(A portion of a data file)

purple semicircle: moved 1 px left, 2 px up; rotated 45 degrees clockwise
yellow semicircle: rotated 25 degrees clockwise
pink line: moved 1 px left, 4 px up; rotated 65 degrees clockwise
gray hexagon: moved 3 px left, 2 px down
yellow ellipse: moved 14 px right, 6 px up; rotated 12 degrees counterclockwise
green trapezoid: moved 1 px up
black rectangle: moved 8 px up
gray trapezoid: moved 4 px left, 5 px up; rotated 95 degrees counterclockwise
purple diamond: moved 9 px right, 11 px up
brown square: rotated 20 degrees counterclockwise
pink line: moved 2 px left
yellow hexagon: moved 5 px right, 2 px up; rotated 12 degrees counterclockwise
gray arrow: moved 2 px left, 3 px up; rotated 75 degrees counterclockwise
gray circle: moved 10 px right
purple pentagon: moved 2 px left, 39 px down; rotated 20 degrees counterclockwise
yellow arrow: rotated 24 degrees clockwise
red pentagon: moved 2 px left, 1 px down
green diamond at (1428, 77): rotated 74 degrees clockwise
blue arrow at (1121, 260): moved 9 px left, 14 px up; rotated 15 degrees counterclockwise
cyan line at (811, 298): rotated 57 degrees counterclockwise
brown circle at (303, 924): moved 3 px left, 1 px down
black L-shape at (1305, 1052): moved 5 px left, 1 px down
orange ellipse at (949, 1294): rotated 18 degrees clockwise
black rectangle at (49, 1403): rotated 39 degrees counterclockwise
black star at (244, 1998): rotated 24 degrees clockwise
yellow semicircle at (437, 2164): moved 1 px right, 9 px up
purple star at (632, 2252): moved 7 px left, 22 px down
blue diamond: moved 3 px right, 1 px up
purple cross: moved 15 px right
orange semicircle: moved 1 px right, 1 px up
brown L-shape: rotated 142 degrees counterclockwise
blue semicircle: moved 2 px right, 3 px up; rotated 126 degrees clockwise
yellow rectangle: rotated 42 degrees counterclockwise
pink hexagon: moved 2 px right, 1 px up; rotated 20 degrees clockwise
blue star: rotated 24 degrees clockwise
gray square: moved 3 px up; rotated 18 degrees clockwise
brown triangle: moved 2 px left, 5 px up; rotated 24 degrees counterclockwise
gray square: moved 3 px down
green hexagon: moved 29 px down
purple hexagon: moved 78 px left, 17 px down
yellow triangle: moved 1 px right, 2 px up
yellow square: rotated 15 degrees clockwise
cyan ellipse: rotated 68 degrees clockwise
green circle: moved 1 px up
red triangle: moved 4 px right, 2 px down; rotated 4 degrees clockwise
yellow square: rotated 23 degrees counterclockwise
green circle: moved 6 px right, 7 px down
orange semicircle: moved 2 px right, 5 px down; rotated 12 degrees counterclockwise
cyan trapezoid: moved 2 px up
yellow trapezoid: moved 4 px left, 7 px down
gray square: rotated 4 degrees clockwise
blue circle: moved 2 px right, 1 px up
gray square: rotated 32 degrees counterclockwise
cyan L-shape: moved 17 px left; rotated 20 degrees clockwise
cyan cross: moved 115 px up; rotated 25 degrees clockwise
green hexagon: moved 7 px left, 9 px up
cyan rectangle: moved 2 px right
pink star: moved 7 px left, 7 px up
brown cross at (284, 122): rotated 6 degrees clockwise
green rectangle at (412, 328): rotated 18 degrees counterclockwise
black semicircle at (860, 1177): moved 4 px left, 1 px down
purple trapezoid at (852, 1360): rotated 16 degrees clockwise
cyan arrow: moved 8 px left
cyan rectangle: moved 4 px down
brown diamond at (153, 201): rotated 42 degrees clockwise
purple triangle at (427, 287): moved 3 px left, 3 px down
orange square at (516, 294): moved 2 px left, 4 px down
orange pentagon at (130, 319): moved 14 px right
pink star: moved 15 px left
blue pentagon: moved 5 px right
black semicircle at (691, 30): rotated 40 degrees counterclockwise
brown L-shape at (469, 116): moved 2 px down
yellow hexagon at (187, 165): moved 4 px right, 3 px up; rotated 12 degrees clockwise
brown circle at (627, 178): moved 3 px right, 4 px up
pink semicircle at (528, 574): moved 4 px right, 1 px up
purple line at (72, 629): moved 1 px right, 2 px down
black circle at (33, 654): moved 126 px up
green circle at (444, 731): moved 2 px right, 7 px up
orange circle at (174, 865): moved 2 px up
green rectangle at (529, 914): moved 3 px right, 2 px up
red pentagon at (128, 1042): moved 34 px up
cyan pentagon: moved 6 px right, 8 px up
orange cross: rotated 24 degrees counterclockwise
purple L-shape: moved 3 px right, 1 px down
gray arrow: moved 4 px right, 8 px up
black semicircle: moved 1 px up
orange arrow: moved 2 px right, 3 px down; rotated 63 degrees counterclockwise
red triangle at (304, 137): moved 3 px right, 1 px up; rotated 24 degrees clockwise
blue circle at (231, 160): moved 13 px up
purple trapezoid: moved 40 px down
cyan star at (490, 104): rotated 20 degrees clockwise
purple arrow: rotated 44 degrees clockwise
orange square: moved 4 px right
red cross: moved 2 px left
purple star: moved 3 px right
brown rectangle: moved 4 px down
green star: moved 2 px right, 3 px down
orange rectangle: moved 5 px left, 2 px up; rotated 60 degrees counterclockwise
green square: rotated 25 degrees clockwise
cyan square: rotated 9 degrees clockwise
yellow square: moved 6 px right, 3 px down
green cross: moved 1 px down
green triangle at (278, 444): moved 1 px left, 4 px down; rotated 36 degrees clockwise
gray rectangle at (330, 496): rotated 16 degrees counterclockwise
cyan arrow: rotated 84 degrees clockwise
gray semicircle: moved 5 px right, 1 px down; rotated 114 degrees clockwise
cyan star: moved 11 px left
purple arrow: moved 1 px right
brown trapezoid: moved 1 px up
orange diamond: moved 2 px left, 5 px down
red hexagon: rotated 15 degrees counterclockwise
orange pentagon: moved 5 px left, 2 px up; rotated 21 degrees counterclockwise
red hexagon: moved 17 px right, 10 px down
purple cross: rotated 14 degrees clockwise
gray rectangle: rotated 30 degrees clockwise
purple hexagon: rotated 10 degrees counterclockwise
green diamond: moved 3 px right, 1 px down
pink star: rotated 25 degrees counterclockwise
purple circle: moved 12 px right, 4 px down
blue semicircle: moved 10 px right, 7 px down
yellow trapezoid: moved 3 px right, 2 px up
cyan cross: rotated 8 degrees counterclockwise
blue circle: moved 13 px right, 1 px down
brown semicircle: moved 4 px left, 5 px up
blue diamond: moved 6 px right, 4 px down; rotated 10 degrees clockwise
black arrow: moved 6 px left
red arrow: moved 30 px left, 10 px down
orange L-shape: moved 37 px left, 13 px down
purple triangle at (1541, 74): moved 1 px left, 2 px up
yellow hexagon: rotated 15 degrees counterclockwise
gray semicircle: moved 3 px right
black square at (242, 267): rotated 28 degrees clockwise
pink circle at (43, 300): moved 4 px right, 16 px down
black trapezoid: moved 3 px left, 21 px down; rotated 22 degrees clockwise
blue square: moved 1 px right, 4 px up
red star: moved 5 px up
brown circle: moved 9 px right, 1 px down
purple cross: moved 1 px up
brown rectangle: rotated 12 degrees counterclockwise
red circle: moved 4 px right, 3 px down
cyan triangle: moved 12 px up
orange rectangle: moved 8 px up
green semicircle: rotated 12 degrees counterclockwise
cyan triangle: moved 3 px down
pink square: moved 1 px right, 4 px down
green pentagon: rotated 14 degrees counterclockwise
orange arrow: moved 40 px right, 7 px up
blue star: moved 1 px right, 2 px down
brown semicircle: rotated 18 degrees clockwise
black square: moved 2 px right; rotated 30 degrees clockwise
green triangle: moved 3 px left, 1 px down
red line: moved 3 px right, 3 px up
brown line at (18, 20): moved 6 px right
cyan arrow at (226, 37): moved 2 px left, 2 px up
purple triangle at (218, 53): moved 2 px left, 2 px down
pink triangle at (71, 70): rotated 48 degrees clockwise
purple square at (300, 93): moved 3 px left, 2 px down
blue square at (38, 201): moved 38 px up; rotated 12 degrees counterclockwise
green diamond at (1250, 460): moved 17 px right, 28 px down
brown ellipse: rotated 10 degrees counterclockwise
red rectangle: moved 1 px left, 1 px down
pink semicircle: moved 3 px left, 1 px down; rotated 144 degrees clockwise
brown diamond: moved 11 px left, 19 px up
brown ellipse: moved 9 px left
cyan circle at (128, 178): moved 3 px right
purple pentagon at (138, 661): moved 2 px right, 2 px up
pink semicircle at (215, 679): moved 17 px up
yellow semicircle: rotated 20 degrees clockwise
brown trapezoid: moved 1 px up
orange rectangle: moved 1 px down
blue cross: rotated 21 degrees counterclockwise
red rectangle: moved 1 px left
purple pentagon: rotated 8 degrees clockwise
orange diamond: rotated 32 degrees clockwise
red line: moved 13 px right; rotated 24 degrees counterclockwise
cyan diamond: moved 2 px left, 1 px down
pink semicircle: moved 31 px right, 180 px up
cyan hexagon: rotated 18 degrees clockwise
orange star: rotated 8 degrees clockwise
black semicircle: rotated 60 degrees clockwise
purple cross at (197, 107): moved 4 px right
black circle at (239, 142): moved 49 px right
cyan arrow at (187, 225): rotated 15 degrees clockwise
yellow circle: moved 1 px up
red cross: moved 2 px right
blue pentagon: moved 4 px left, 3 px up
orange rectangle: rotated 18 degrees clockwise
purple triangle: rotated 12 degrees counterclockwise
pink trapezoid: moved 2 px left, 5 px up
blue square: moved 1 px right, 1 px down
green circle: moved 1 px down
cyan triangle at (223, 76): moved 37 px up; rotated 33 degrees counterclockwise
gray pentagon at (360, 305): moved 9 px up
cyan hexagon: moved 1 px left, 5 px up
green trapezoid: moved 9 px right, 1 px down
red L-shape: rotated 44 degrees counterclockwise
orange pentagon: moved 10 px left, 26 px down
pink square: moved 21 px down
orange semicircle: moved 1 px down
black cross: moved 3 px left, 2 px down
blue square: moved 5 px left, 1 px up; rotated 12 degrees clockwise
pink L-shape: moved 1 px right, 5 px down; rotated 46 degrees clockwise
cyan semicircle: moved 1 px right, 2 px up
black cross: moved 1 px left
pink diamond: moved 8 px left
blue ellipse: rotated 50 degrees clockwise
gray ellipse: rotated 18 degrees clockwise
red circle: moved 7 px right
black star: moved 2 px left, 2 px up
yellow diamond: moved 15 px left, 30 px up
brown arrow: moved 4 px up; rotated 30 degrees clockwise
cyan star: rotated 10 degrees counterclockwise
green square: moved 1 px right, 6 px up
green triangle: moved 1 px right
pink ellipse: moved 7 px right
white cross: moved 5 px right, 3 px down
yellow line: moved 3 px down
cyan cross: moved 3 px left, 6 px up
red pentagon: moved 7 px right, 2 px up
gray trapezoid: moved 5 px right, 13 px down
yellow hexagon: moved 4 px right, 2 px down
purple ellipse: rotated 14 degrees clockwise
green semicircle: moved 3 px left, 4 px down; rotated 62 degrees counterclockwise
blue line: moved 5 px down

● **PROBLEM DESCRIPTION**: Reproduce verbatim the stretch of the listing from its first line through the line containing "pink hexagon: moved", including both of these lines.

● **TASK SOLUTION**:
purple semicircle: moved 1 px left, 2 px up; rotated 45 degrees clockwise
yellow semicircle: rotated 25 degrees clockwise
pink line: moved 1 px left, 4 px up; rotated 65 degrees clockwise
gray hexagon: moved 3 px left, 2 px down
yellow ellipse: moved 14 px right, 6 px up; rotated 12 degrees counterclockwise
green trapezoid: moved 1 px up
black rectangle: moved 8 px up
gray trapezoid: moved 4 px left, 5 px up; rotated 95 degrees counterclockwise
purple diamond: moved 9 px right, 11 px up
brown square: rotated 20 degrees counterclockwise
pink line: moved 2 px left
yellow hexagon: moved 5 px right, 2 px up; rotated 12 degrees counterclockwise
gray arrow: moved 2 px left, 3 px up; rotated 75 degrees counterclockwise
gray circle: moved 10 px right
purple pentagon: moved 2 px left, 39 px down; rotated 20 degrees counterclockwise
yellow arrow: rotated 24 degrees clockwise
red pentagon: moved 2 px left, 1 px down
green diamond at (1428, 77): rotated 74 degrees clockwise
blue arrow at (1121, 260): moved 9 px left, 14 px up; rotated 15 degrees counterclockwise
cyan line at (811, 298): rotated 57 degrees counterclockwise
brown circle at (303, 924): moved 3 px left, 1 px down
black L-shape at (1305, 1052): moved 5 px left, 1 px down
orange ellipse at (949, 1294): rotated 18 degrees clockwise
black rectangle at (49, 1403): rotated 39 degrees counterclockwise
black star at (244, 1998): rotated 24 degrees clockwise
yellow semicircle at (437, 2164): moved 1 px right, 9 px up
purple star at (632, 2252): moved 7 px left, 22 px down
blue diamond: moved 3 px right, 1 px up
purple cross: moved 15 px right
orange semicircle: moved 1 px right, 1 px up
brown L-shape: rotated 142 degrees counterclockwise
blue semicircle: moved 2 px right, 3 px up; rotated 126 degrees clockwise
yellow rectangle: rotated 42 degrees counterclockwise
pink hexagon: moved 2 px right, 1 px up; rotated 20 degrees clockwise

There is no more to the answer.